§ WHAT THIS TASK INVOLVES
Return the lines of the records from the line holding "structured [1005, 504]" through the line holding "Paula [840, 1020]", inclusive, reproducing them exactly.

§ STORED DATA
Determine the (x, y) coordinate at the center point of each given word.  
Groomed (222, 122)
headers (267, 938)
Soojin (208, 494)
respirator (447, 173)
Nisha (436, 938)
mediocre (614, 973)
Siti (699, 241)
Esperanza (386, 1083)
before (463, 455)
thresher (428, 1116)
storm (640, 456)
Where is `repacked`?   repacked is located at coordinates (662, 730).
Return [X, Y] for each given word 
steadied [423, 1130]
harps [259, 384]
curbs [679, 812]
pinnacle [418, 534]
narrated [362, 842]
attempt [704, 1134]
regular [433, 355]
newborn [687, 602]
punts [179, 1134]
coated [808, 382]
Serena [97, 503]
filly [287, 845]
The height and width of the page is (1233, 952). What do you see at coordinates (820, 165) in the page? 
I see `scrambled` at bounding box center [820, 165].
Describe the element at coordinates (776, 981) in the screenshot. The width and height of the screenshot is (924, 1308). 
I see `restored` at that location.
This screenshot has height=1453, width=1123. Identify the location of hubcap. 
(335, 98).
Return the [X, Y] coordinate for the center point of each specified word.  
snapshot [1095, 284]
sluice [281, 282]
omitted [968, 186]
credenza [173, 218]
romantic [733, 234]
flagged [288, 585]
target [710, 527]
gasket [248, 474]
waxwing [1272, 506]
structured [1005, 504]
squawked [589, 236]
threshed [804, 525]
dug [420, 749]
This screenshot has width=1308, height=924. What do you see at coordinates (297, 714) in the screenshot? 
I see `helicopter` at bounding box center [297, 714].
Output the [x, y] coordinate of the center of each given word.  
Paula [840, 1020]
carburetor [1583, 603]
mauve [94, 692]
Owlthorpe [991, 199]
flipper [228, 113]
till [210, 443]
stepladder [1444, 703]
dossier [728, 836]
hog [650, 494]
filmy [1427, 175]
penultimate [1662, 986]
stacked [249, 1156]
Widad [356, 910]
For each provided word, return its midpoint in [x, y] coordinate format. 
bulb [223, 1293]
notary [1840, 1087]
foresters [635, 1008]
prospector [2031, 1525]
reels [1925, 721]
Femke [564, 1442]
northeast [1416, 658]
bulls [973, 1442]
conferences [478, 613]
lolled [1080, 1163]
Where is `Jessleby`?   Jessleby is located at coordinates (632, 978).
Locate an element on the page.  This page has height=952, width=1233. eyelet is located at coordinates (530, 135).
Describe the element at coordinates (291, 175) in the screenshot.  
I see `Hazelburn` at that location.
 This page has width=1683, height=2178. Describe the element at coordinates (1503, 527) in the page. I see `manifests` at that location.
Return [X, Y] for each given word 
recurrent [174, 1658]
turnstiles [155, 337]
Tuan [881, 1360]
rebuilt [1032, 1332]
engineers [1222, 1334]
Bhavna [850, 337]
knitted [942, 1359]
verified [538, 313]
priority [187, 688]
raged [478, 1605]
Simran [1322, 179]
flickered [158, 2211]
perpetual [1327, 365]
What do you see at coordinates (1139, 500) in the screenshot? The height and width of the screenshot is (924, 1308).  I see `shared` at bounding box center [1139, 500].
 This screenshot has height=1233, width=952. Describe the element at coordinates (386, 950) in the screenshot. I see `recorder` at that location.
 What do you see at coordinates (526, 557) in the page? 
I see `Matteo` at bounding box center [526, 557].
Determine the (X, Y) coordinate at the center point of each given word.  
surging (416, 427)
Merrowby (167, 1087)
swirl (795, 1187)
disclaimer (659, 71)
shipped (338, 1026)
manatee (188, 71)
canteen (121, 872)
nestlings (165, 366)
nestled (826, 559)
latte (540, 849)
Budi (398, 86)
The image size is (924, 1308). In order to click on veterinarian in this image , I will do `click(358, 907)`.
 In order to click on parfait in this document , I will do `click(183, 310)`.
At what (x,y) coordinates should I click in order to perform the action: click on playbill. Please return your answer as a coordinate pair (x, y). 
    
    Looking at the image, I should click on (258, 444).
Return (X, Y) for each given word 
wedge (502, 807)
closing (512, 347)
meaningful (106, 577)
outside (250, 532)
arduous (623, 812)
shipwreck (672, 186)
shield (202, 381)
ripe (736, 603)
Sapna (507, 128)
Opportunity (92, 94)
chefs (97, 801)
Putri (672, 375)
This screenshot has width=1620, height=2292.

§ RESPONSE TO THE TASK
structured [1005, 504]
squawked [589, 236]
threshed [804, 525]
dug [420, 749]
This screenshot has width=1308, height=924. What do you see at coordinates (297, 714) in the screenshot? 
I see `helicopter` at bounding box center [297, 714].
Output the [x, y] coordinate of the center of each given word.  
Paula [840, 1020]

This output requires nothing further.